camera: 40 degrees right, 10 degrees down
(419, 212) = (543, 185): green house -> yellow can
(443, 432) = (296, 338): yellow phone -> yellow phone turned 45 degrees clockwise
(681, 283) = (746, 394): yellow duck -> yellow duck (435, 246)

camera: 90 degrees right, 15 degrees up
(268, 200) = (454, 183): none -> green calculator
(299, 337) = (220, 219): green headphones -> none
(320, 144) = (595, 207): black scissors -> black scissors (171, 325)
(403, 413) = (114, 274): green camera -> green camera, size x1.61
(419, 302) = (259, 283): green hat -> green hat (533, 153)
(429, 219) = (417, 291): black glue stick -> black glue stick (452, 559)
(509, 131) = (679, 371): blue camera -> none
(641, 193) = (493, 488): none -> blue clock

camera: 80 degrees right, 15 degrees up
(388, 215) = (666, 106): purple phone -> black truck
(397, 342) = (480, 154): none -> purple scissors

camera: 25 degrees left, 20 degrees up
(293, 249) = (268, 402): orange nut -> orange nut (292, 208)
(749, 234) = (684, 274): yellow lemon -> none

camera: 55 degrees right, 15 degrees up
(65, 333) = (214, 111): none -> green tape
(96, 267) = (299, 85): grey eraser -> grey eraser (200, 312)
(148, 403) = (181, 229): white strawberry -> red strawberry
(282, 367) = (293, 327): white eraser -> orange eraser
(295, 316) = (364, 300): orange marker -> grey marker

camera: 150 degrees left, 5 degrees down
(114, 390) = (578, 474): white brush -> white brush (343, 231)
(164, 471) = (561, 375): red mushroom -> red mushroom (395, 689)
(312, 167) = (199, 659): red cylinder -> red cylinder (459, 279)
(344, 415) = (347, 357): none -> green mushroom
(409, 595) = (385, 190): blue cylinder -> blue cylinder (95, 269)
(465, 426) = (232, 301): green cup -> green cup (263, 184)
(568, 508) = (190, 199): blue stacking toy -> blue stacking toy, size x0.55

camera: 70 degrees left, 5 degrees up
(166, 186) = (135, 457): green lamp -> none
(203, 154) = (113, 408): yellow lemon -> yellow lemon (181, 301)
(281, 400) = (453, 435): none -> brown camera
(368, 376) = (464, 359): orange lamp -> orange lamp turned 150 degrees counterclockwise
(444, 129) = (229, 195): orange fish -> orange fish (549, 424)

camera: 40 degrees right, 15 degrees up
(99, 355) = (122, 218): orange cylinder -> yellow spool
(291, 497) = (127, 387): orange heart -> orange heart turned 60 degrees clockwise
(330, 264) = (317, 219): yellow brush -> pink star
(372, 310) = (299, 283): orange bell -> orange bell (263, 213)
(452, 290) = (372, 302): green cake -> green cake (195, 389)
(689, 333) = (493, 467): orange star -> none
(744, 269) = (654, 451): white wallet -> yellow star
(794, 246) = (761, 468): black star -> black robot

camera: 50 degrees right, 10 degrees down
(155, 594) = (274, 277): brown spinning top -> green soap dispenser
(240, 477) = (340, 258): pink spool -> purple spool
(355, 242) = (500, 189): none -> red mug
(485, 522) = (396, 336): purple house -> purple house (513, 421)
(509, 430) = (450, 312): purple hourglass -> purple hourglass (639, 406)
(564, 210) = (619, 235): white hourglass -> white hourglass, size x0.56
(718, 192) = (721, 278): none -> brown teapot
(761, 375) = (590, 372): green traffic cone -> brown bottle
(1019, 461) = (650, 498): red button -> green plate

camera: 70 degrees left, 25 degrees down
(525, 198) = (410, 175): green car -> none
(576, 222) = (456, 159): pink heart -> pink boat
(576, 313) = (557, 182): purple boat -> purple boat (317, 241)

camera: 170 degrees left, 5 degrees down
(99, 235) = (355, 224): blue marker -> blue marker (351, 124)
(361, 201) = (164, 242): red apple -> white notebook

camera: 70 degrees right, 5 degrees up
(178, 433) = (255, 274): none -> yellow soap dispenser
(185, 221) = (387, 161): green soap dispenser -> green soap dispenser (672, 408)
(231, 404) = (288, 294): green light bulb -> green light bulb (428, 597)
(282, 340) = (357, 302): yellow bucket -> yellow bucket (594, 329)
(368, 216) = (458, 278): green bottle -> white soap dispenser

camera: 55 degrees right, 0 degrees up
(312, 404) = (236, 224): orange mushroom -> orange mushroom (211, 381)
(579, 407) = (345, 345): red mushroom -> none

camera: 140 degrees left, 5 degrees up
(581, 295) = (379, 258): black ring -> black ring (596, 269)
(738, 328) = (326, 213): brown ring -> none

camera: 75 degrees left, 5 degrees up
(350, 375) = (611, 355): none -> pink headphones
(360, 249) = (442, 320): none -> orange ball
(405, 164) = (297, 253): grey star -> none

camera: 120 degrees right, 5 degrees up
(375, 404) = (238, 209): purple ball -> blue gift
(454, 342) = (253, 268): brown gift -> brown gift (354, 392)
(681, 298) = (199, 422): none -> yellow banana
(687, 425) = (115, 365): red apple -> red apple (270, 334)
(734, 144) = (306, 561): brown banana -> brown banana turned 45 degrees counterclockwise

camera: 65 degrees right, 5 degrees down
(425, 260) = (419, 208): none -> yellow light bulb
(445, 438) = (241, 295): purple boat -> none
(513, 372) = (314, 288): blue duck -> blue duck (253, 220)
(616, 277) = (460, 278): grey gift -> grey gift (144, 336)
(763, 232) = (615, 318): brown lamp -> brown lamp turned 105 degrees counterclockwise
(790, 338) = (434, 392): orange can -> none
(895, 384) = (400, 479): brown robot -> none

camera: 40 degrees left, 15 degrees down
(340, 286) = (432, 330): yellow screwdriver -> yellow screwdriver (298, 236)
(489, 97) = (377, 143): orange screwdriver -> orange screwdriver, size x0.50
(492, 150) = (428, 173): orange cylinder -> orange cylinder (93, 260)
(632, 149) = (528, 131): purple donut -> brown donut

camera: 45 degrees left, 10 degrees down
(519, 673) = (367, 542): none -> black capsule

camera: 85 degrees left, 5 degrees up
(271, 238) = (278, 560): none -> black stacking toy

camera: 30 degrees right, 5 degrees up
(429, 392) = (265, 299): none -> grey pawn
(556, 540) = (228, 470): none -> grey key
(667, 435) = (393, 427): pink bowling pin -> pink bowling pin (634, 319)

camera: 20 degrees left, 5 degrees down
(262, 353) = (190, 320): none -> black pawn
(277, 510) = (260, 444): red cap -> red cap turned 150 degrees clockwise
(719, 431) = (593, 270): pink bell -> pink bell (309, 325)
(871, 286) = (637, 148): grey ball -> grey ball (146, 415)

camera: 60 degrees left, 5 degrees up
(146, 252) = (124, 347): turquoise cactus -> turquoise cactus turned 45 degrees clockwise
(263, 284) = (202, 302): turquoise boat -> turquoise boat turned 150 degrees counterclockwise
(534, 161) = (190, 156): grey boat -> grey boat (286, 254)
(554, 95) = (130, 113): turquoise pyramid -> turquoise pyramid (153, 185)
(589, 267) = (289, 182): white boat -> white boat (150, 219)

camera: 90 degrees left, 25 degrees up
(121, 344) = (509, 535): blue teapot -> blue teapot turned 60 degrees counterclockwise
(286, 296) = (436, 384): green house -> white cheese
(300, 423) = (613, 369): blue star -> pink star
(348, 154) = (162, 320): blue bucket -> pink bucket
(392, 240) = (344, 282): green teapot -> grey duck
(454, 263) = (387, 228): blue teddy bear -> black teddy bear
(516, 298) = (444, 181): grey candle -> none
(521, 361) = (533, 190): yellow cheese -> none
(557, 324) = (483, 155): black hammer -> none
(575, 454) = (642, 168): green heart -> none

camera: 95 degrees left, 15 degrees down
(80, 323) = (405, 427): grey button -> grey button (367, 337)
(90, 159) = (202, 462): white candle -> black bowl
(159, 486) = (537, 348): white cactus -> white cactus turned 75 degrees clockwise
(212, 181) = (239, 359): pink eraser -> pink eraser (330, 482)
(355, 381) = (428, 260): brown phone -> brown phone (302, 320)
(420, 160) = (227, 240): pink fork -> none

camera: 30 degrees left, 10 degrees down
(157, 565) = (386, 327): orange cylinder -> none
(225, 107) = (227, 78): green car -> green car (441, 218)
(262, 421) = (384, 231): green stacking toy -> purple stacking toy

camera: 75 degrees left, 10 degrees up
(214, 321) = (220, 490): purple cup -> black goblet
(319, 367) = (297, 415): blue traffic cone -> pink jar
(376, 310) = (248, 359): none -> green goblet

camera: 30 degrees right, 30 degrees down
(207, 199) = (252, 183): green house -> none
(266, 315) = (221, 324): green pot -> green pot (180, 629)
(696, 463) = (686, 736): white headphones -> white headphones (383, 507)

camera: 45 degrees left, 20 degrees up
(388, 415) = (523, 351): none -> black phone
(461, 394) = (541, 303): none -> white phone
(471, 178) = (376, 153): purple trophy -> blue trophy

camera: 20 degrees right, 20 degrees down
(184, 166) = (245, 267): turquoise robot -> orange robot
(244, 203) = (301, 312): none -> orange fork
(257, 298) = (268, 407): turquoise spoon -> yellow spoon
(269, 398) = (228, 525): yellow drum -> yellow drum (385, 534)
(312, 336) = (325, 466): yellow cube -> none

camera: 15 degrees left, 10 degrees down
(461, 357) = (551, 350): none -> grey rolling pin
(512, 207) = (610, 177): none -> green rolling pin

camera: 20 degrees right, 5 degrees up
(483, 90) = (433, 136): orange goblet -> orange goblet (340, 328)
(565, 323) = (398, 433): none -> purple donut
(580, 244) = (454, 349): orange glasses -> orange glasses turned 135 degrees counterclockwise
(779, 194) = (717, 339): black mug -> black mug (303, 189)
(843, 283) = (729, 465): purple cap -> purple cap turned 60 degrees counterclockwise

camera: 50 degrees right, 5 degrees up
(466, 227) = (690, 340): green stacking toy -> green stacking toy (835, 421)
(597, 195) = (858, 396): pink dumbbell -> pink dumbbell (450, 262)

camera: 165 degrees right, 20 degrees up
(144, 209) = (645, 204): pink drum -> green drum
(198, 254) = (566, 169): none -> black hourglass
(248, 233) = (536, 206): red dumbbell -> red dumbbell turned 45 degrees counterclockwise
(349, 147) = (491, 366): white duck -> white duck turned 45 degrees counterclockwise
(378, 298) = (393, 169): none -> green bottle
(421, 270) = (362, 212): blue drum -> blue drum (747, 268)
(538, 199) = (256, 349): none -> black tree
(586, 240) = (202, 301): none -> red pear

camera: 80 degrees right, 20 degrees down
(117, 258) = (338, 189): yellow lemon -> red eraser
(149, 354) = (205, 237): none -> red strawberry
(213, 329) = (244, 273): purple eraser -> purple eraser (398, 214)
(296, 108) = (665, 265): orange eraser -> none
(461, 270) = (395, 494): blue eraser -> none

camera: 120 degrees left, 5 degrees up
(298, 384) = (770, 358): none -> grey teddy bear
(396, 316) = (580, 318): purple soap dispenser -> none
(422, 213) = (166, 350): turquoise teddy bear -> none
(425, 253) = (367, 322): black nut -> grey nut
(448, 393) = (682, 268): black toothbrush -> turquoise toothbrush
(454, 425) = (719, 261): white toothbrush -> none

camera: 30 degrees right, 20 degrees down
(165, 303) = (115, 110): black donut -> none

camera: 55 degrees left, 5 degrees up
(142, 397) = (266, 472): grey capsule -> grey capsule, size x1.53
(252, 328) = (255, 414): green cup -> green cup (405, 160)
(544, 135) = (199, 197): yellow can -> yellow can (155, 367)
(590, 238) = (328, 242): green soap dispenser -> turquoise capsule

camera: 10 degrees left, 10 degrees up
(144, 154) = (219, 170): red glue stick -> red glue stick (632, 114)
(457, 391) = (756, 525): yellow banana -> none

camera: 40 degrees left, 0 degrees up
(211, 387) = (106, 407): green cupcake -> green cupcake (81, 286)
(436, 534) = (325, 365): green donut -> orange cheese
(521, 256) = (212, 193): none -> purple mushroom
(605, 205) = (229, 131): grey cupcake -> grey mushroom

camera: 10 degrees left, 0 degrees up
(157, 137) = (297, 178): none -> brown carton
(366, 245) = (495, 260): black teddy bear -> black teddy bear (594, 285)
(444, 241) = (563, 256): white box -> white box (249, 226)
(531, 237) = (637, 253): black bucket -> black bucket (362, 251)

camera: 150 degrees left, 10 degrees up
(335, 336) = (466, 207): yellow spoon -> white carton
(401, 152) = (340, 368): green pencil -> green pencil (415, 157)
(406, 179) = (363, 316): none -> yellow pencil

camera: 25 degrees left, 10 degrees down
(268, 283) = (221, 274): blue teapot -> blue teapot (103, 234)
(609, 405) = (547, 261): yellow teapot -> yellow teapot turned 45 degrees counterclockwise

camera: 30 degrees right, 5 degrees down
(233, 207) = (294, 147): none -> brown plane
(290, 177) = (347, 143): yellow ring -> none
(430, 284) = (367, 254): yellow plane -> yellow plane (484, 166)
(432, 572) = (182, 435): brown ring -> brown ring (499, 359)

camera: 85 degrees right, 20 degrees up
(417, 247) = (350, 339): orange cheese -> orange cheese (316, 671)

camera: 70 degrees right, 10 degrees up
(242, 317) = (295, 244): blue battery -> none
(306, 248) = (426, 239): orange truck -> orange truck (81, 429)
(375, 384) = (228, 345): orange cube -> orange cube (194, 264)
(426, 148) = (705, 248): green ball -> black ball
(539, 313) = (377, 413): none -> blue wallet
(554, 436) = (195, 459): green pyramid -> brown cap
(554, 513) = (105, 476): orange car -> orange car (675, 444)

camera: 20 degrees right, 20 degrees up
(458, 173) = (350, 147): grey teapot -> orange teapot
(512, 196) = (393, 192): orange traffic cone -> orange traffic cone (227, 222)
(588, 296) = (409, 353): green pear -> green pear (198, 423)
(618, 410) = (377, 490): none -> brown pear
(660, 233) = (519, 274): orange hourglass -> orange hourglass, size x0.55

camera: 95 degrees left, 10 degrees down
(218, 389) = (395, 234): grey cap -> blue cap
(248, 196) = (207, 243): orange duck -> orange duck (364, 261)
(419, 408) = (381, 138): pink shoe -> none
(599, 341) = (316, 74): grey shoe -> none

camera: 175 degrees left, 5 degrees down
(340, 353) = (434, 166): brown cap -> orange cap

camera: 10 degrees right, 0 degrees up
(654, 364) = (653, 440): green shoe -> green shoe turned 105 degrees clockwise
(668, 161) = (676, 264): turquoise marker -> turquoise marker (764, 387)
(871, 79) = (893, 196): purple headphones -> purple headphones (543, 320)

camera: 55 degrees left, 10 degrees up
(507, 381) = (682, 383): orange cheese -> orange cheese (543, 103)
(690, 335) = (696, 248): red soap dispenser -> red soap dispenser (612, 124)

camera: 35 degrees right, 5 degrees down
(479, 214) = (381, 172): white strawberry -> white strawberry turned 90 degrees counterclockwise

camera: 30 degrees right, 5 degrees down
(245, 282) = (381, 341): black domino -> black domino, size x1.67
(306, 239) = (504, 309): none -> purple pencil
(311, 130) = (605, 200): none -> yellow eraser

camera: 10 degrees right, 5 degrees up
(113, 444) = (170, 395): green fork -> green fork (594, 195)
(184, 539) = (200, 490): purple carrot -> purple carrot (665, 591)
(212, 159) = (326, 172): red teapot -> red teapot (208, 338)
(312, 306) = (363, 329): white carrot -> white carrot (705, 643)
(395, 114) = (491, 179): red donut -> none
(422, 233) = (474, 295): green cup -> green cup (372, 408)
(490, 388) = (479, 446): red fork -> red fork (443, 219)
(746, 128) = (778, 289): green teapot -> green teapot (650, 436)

- - -

**Work request:** Would you output, from the records above, exactly the run of lines that starts at the line containing "(509, 131) = (679, 371): blue camera -> none" and ends at the line containing "(689, 333) = (493, 467): orange star -> none", and only that run?

**Exercise solution:**
(509, 131) = (679, 371): blue camera -> none
(641, 193) = (493, 488): none -> blue clock

camera: 80 degrees right, 15 degrees up
(388, 215) = (666, 106): purple phone -> black truck
(397, 342) = (480, 154): none -> purple scissors

camera: 25 degrees left, 20 degrees up
(293, 249) = (268, 402): orange nut -> orange nut (292, 208)
(749, 234) = (684, 274): yellow lemon -> none

camera: 55 degrees right, 15 degrees up
(65, 333) = (214, 111): none -> green tape
(96, 267) = (299, 85): grey eraser -> grey eraser (200, 312)
(148, 403) = (181, 229): white strawberry -> red strawberry
(282, 367) = (293, 327): white eraser -> orange eraser
(295, 316) = (364, 300): orange marker -> grey marker

camera: 150 degrees left, 5 degrees down
(114, 390) = (578, 474): white brush -> white brush (343, 231)
(164, 471) = (561, 375): red mushroom -> red mushroom (395, 689)
(312, 167) = (199, 659): red cylinder -> red cylinder (459, 279)
(344, 415) = (347, 357): none -> green mushroom
(409, 595) = (385, 190): blue cylinder -> blue cylinder (95, 269)
(465, 426) = (232, 301): green cup -> green cup (263, 184)
(568, 508) = (190, 199): blue stacking toy -> blue stacking toy, size x0.55

camera: 70 degrees left, 5 degrees up
(166, 186) = (135, 457): green lamp -> none
(203, 154) = (113, 408): yellow lemon -> yellow lemon (181, 301)
(281, 400) = (453, 435): none -> brown camera
(368, 376) = (464, 359): orange lamp -> orange lamp turned 150 degrees counterclockwise
(444, 129) = (229, 195): orange fish -> orange fish (549, 424)

camera: 40 degrees right, 15 degrees up
(99, 355) = (122, 218): orange cylinder -> yellow spool
(291, 497) = (127, 387): orange heart -> orange heart turned 60 degrees clockwise
(330, 264) = (317, 219): yellow brush -> pink star
(372, 310) = (299, 283): orange bell -> orange bell (263, 213)
(452, 290) = (372, 302): green cake -> green cake (195, 389)
(689, 333) = (493, 467): orange star -> none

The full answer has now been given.